▶ **Source information**:
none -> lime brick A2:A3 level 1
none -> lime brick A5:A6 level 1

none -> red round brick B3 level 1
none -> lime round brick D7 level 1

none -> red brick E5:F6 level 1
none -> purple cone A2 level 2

---

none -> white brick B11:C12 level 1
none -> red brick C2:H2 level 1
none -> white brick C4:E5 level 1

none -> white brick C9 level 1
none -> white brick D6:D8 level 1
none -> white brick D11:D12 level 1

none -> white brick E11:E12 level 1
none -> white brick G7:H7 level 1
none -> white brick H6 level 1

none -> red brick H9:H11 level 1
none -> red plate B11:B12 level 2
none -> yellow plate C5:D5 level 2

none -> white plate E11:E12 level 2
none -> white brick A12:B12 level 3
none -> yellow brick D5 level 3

...

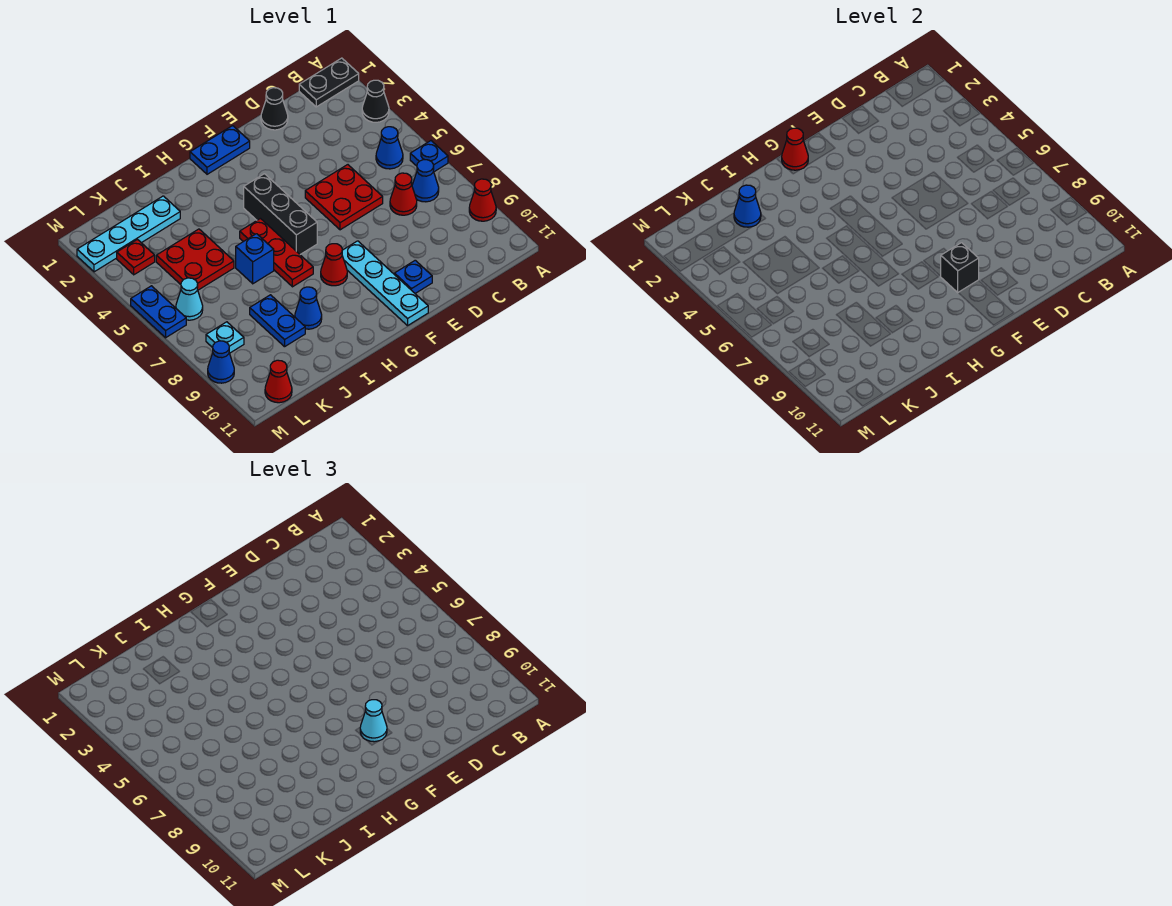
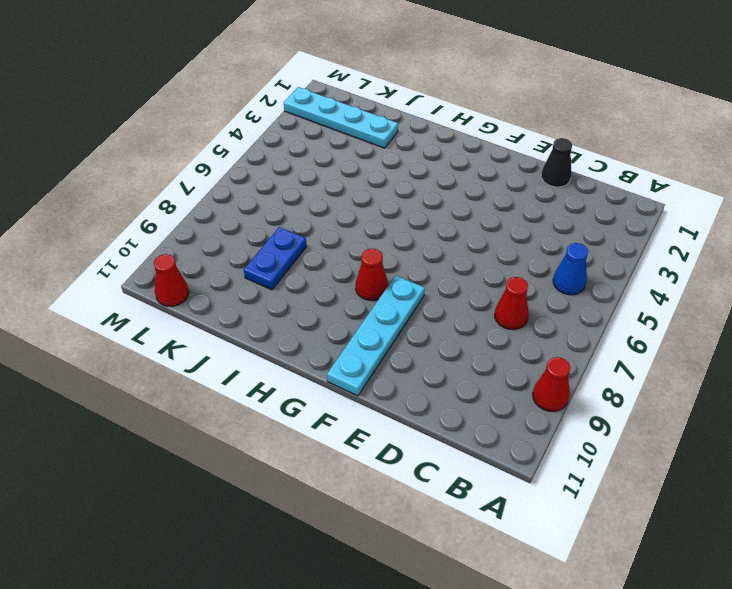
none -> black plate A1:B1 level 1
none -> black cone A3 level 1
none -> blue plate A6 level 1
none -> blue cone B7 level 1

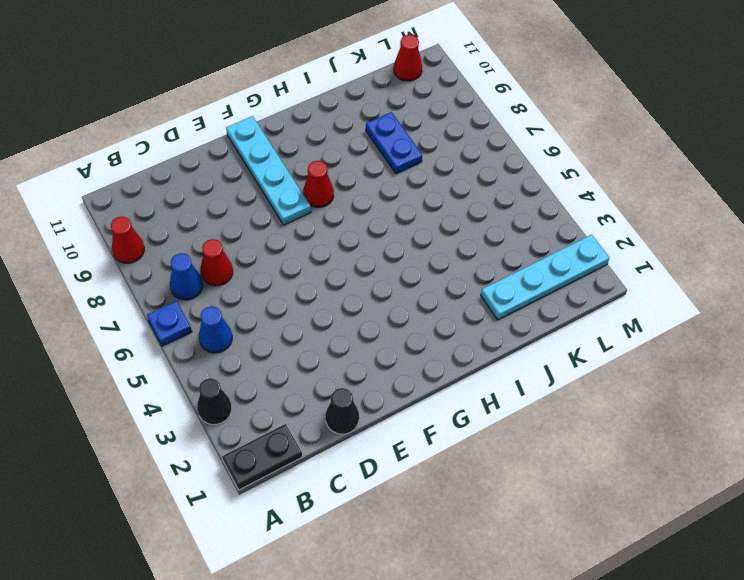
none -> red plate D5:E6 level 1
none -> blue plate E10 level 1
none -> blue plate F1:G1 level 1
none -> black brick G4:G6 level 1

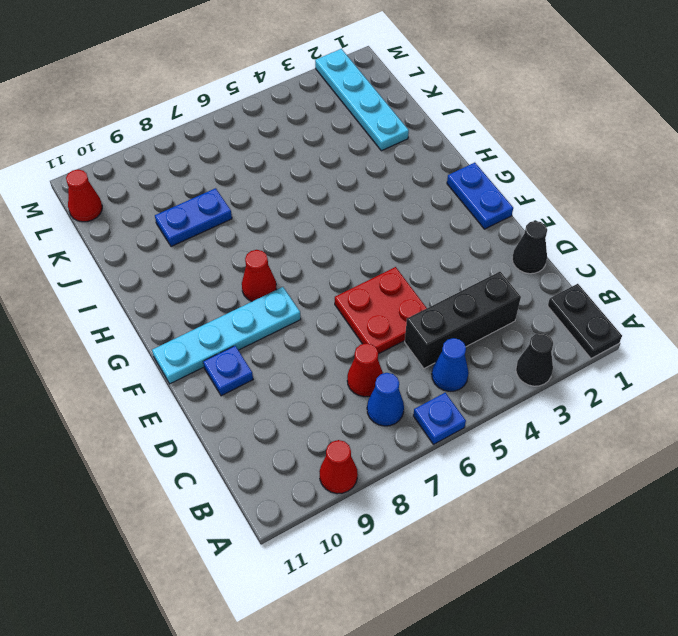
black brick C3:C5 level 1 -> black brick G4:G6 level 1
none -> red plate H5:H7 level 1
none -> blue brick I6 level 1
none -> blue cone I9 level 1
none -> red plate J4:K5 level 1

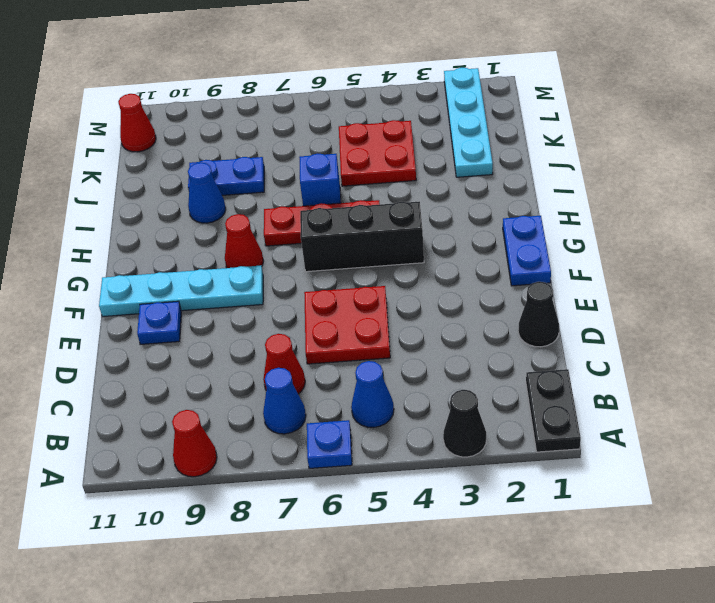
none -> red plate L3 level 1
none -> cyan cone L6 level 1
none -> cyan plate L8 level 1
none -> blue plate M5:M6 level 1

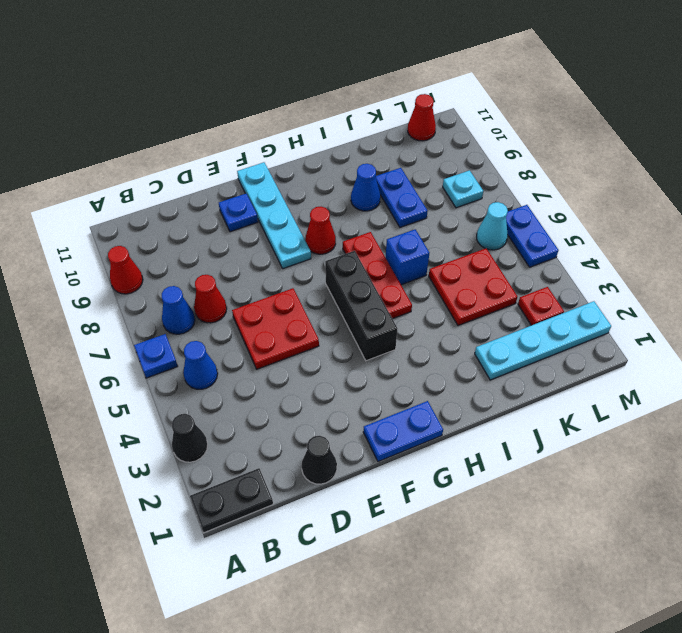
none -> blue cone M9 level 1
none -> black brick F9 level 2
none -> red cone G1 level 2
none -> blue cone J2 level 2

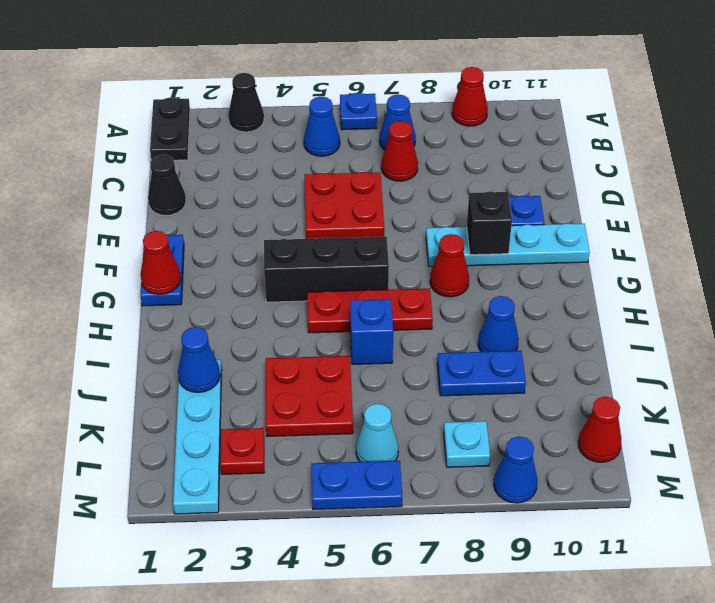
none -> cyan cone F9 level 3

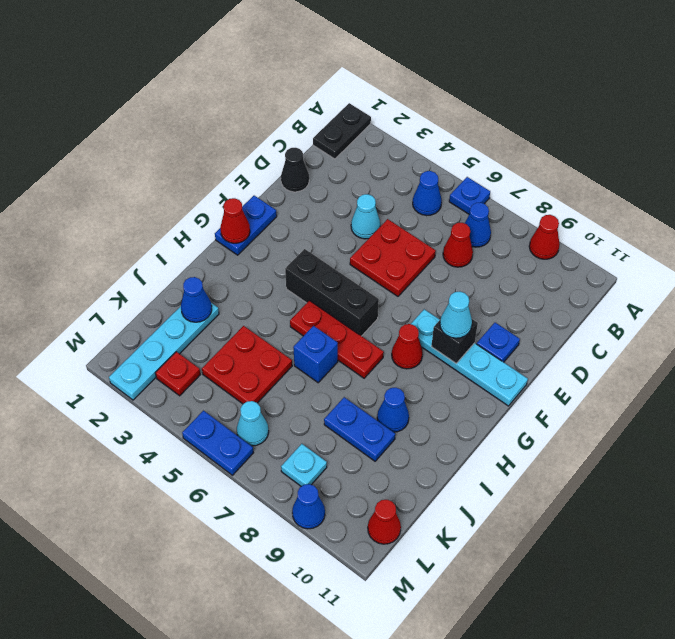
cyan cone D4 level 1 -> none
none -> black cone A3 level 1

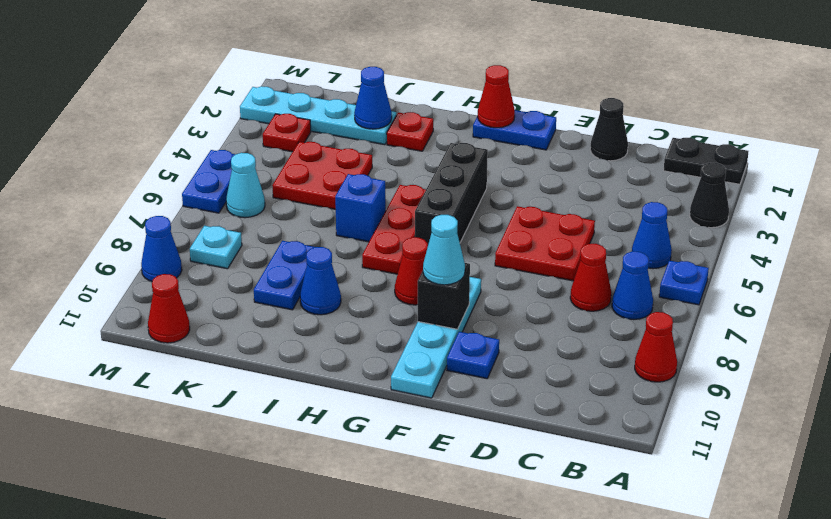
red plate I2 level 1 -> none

▶ **Task requirements**:
Both end lines included, restate word for word the lines above from the line with "none -> lime brick A2:A3 level 1" to the line with "none -> purple cone A2 level 2", and nothing else.

▶ **Output of the exercise**:
none -> lime brick A2:A3 level 1
none -> lime brick A5:A6 level 1

none -> red round brick B3 level 1
none -> lime round brick D7 level 1

none -> red brick E5:F6 level 1
none -> purple cone A2 level 2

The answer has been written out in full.